→ WHAT IS EXPECTED: Exactly retype the opening line of the entries and every line after it, ending with the line that contains "none -> brown brick C10 level 2". Skip all pictures.

→ DATA RECORDS:
-------------------------
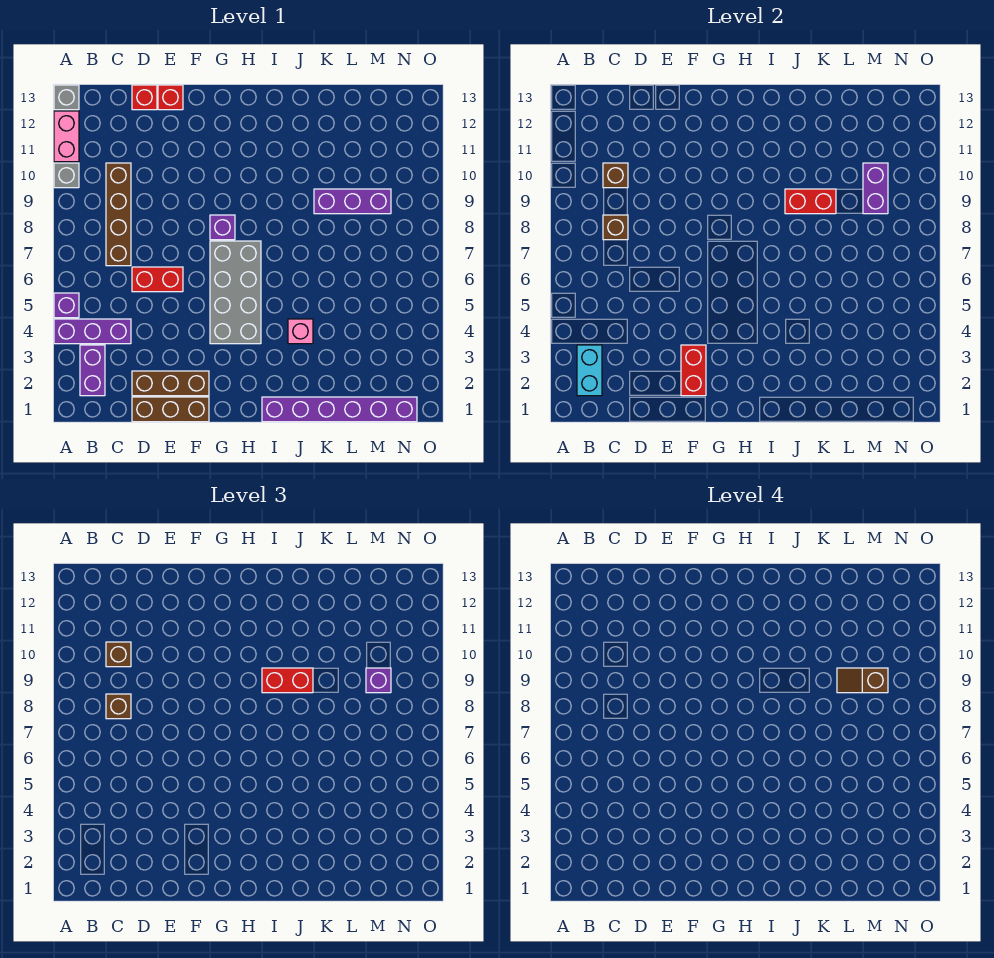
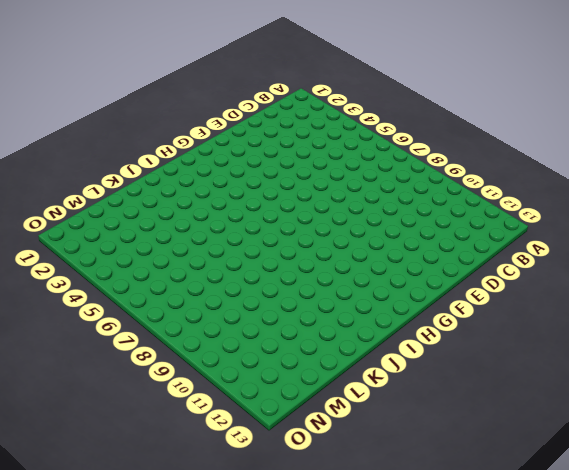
none -> purple brick A4:C4 level 1
none -> purple brick A5 level 1
none -> grey brick A10 level 1

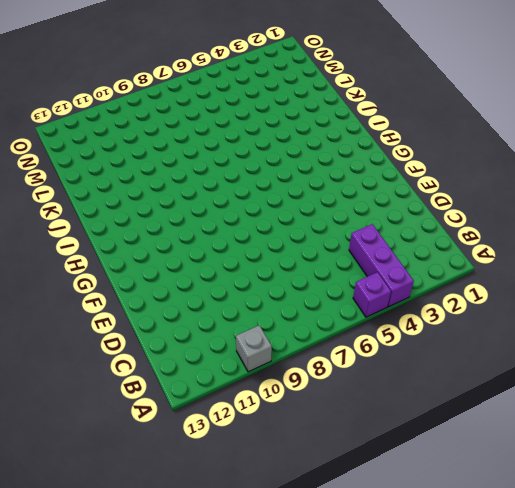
none -> pink brick A11:A12 level 1
none -> grey brick A13 level 1
none -> purple brick B2:B3 level 1

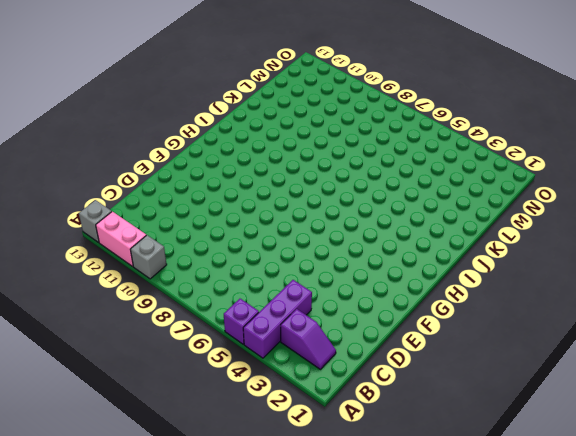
purple slope B2:B3 level 1 top 3 -> purple brick B2:B3 level 1
none -> brown brick C7:C10 level 1
none -> brown brick D1:F1 level 1
none -> brown brick D2:F2 level 1

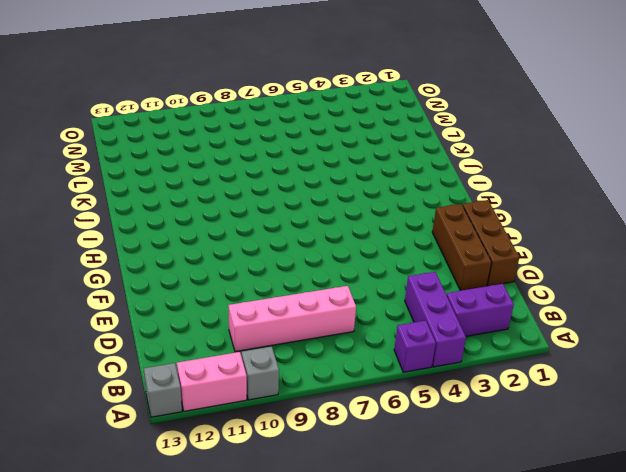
pink brick C7:C10 level 1 -> brown brick C7:C10 level 1
none -> red brick D6:E6 level 1
none -> red brick D13 level 1
none -> red brick E13 level 1

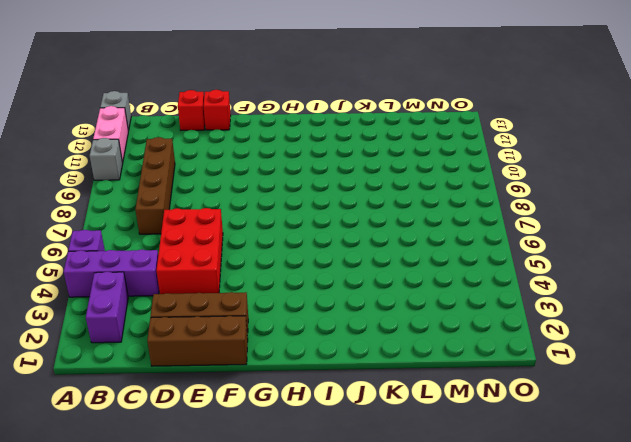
red brick D4:E6 level 1 -> red brick D6:E6 level 1
none -> grey brick G4:H7 level 1
none -> purple brick G8 level 1
none -> purple brick I1:N1 level 1

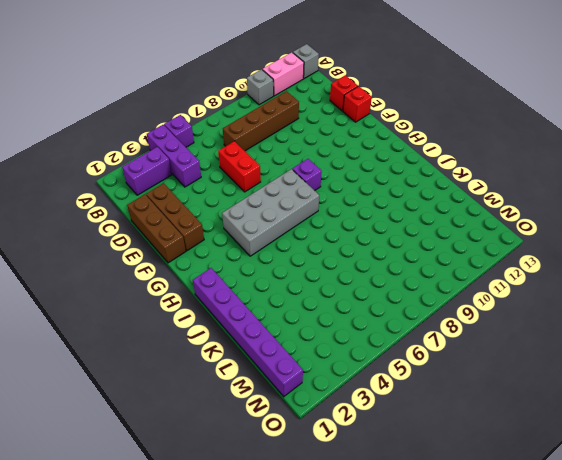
none -> pink brick J4 level 1
none -> purple brick K9:M9 level 1
none -> cyan brick B2:B3 level 2

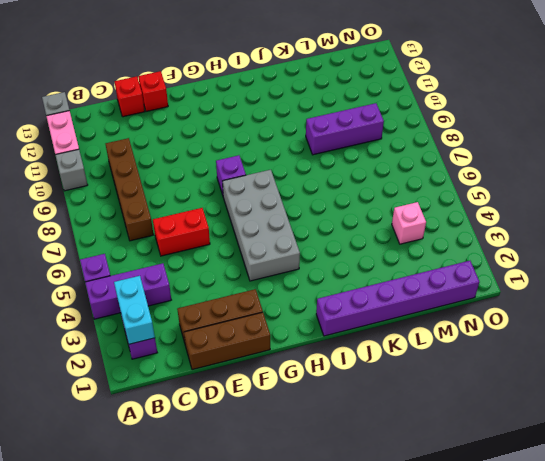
pink brick M4 level 1 -> pink brick J4 level 1
none -> brown brick C8 level 2
none -> brown brick C10 level 2
none -> red brick F2:F3 level 2

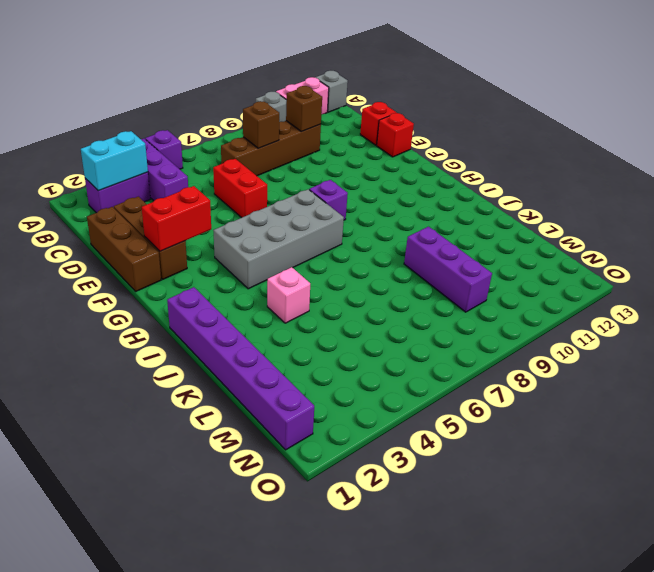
none -> red brick J9:K9 level 2
none -> purple brick M9:M10 level 2
none -> brown brick C8 level 3

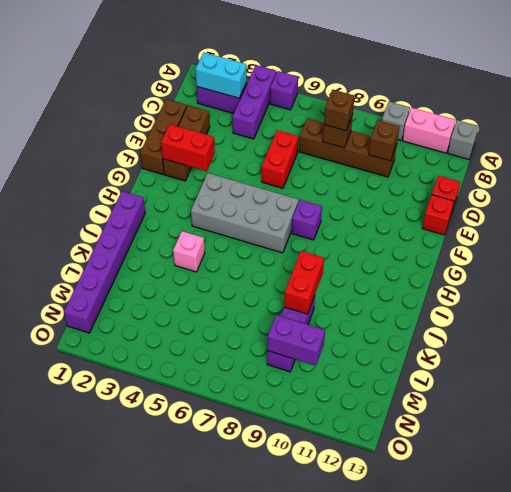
none -> brown brick C10 level 3
none -> red brick I9:J9 level 3
none -> purple brick M9 level 3

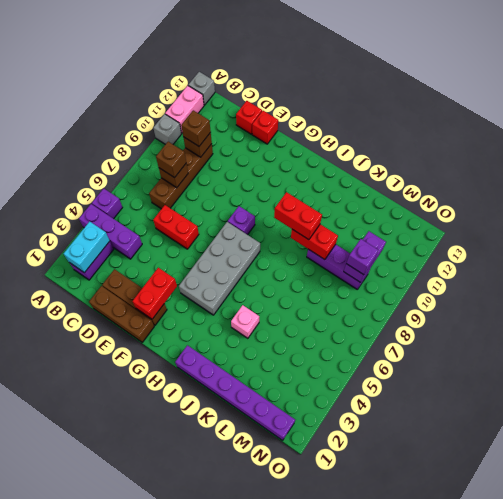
none -> brown slope L9:M9 level 4 top M

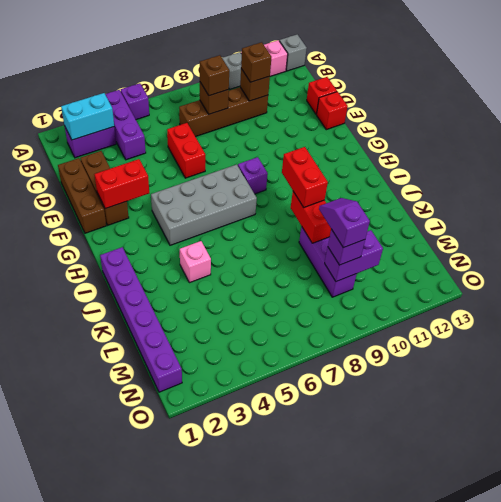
purple slope L9:M9 level 4 top M -> brown slope L9:M9 level 4 top M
-------------------------
→ RESULT:
none -> purple brick A4:C4 level 1
none -> purple brick A5 level 1
none -> grey brick A10 level 1

none -> pink brick A11:A12 level 1
none -> grey brick A13 level 1
none -> purple brick B2:B3 level 1

purple slope B2:B3 level 1 top 3 -> purple brick B2:B3 level 1
none -> brown brick C7:C10 level 1
none -> brown brick D1:F1 level 1
none -> brown brick D2:F2 level 1

pink brick C7:C10 level 1 -> brown brick C7:C10 level 1
none -> red brick D6:E6 level 1
none -> red brick D13 level 1
none -> red brick E13 level 1

red brick D4:E6 level 1 -> red brick D6:E6 level 1
none -> grey brick G4:H7 level 1
none -> purple brick G8 level 1
none -> purple brick I1:N1 level 1

none -> pink brick J4 level 1
none -> purple brick K9:M9 level 1
none -> cyan brick B2:B3 level 2

pink brick M4 level 1 -> pink brick J4 level 1
none -> brown brick C8 level 2
none -> brown brick C10 level 2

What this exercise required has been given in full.